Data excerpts
::::::
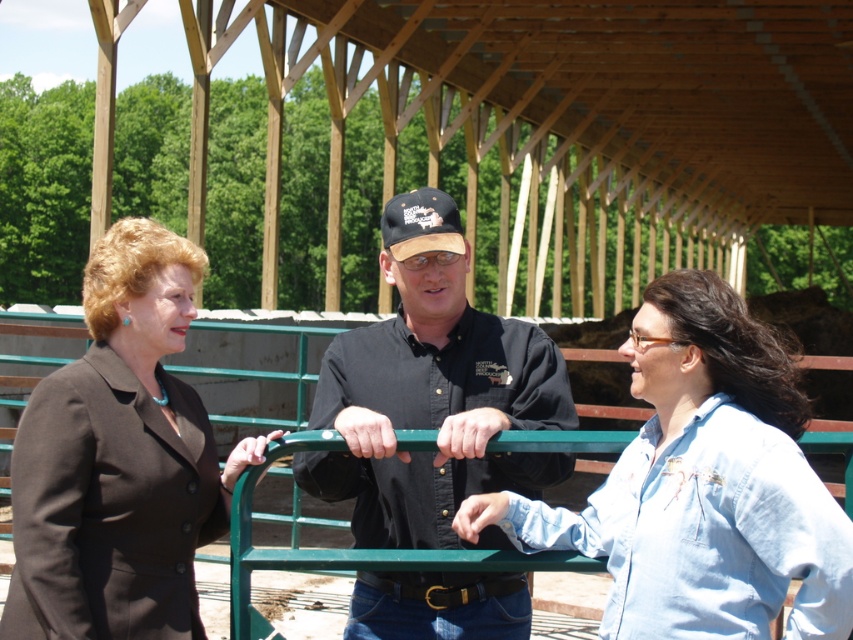
Image resolution: width=853 pixels, height=640 pixels. What do you see at coordinates (701, 484) in the screenshot? I see `blue denim shirt at center` at bounding box center [701, 484].

Is the position of blue denim shirt at center more distant than that of black cotton shirt at center?

No, blue denim shirt at center is in front of black cotton shirt at center.

Is point (648, 563) positioned behind point (425, 269)?

No, it is not.

The image size is (853, 640). What are the coordinates of `blue denim shirt at center` in the screenshot? It's located at 701,484.

Can you confirm if blue denim shirt at center is positioned to the left of matte black suit at left?

No, blue denim shirt at center is not to the left of matte black suit at left.

Measure the distance between blue denim shirt at center and camera.

12.65 feet

This screenshot has width=853, height=640. What do you see at coordinates (701, 484) in the screenshot?
I see `blue denim shirt at center` at bounding box center [701, 484].

You are a GUI agent. You are given a task and a screenshot of the screen. Output one action in this format:
    pyautogui.click(x=<x>, y=<y>)
    Task: Click on the blue denim shirt at center
    This screenshot has height=640, width=853.
    Given the screenshot: What is the action you would take?
    [x=701, y=484]

Is matte black shirt at center to the right of blue denim shirt at center from the viewer's perspective?

No, matte black shirt at center is not to the right of blue denim shirt at center.

Who is taller, matte black shirt at center or blue denim shirt at center?

matte black shirt at center

What do you see at coordinates (434, 394) in the screenshot? I see `matte black shirt at center` at bounding box center [434, 394].

Identify the location of matte black shirt at center. This screenshot has width=853, height=640. (434, 394).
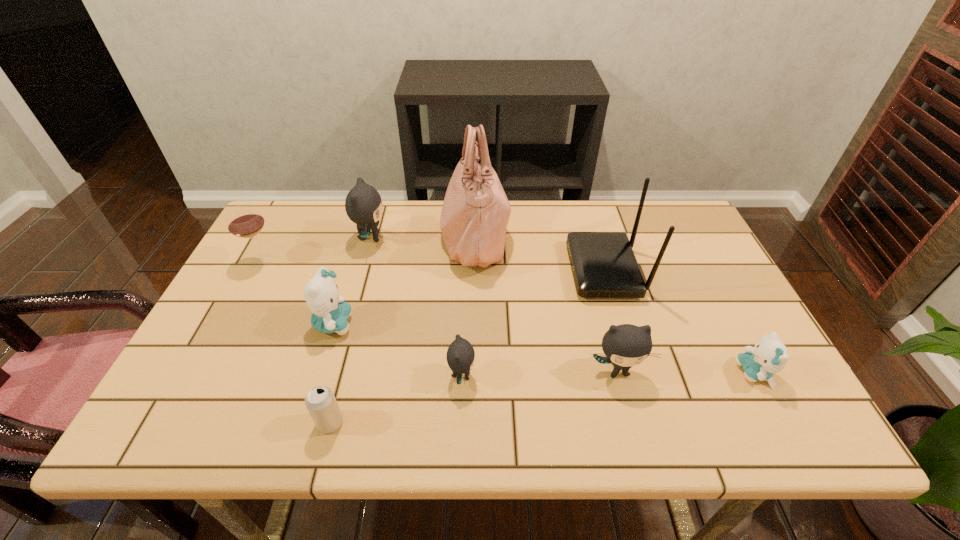
Where is `vacant space at the far right corner`? vacant space at the far right corner is located at coordinates (666, 223).

You are a GUI agent. You are given a task and a screenshot of the screen. Output one action in this format:
    pyautogui.click(x=<x>, y=<y>)
    Task: Click on the free space between the farthest kitten and the beer can
    This screenshot has height=540, width=960.
    Given the screenshot: What is the action you would take?
    pyautogui.click(x=350, y=330)

Where is `free space that is in between the eighth shortest object and the nearer blue kitten`? Image resolution: width=960 pixels, height=540 pixels. free space that is in between the eighth shortest object and the nearer blue kitten is located at coordinates (680, 322).

This screenshot has height=540, width=960. I want to click on vacant space that is in between the router and the smallest gray kitten, so click(x=534, y=323).

Locate an element on the screen. The height and width of the screenshot is (540, 960). free space between the red wineglass and the handbag is located at coordinates (369, 248).

Identify the location of free point between the nearest object and the leftmost object. This screenshot has width=960, height=540. (297, 341).

Where is `unoccupied position between the left blue kitten and the beer can`? unoccupied position between the left blue kitten and the beer can is located at coordinates (332, 373).

Identify the location of free space that is in between the rightmost kitten and the router. (680, 322).

Find the location of a particular element. This screenshot has height=540, width=960. vacant space that's between the second kitten from right to left and the fifth nearest object is located at coordinates pyautogui.click(x=475, y=347).

Identify the location of vacant area that lies between the farthest gray kitten and the second smallest gray kitten. Image resolution: width=960 pixels, height=540 pixels. (494, 305).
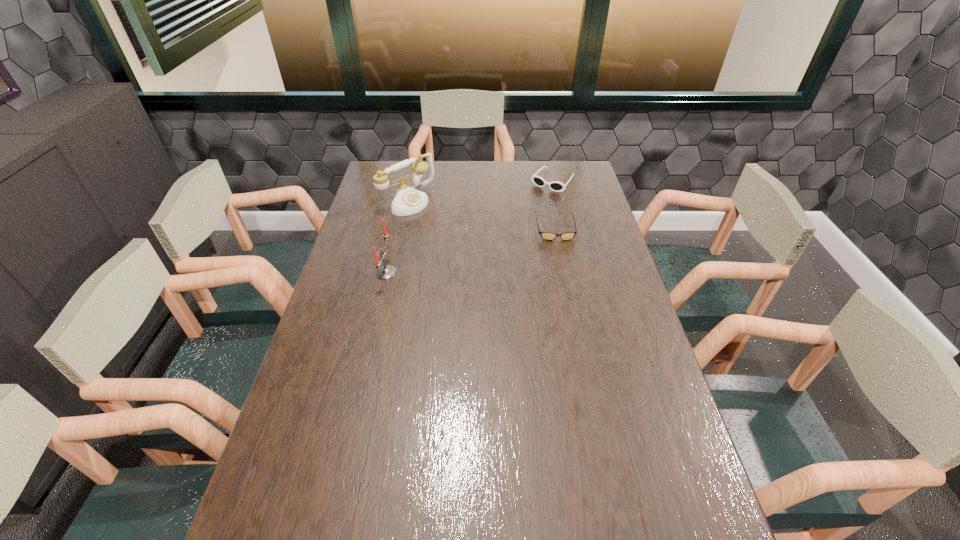
Identify the location of vacant position located on the dial of the telephone. The width and height of the screenshot is (960, 540). (459, 235).

Where is `blank space located on the dial of the telephone`? blank space located on the dial of the telephone is located at coordinates (461, 237).

At what (x,y) coordinates should I click in order to perform the action: click on free location located with the lenses of the taller sunglasses facing outward. Please return your answer as a coordinate pair (x, y). This screenshot has height=540, width=960. Looking at the image, I should click on (497, 246).

Locate an element on the screen. This screenshot has width=960, height=540. free space located with the lenses of the taller sunglasses facing outward is located at coordinates (514, 226).

This screenshot has width=960, height=540. What are the coordinates of `free space located with the lenses of the taller sunglasses facing outward` in the screenshot? It's located at (528, 211).

Identify the location of telephone present at the far edge. (407, 200).

This screenshot has width=960, height=540. I want to click on sunglasses that is positioned at the far edge, so 556,186.

The image size is (960, 540). In order to click on candle that is at the left edge in this screenshot , I will do `click(387, 271)`.

This screenshot has height=540, width=960. What are the coordinates of `telephone at the left edge` in the screenshot? It's located at (407, 200).

This screenshot has height=540, width=960. What are the coordinates of `object located in the far left corner section of the desktop` in the screenshot? It's located at (407, 200).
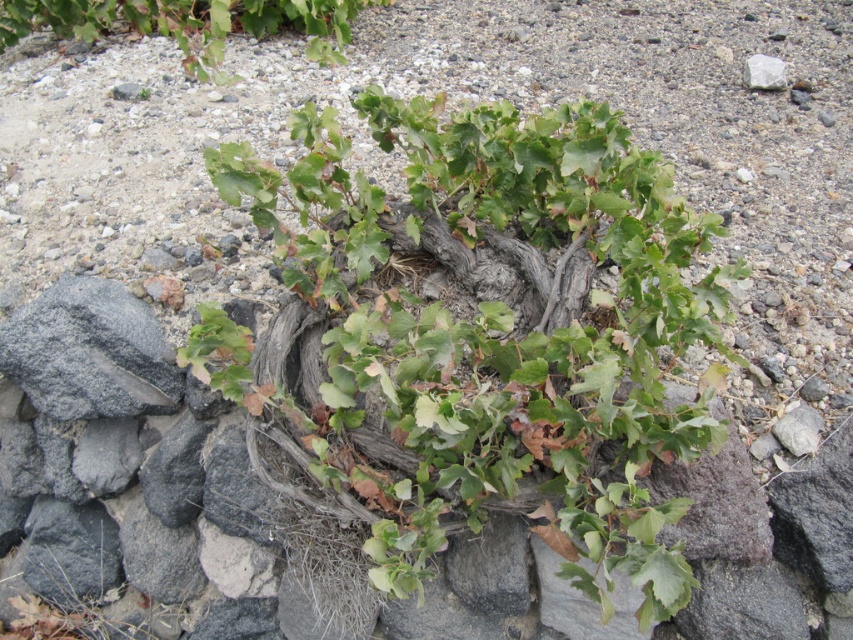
::::::
▶ INSTRUCTIONS FOR THE TASK: Please pull out every line of the records that contains the word "positioned", treating uppercase and lowercase letters as different.

▶ SOLUTION FOR THIS PROBLEM:
Is point (648, 563) positioned behind point (425, 269)?
Can you confirm if blue denim shirt at center is positioned to the left of matte black suit at left?
This screenshot has width=960, height=540. I want to click on sunglasses that is positioned at the far edge, so 556,186.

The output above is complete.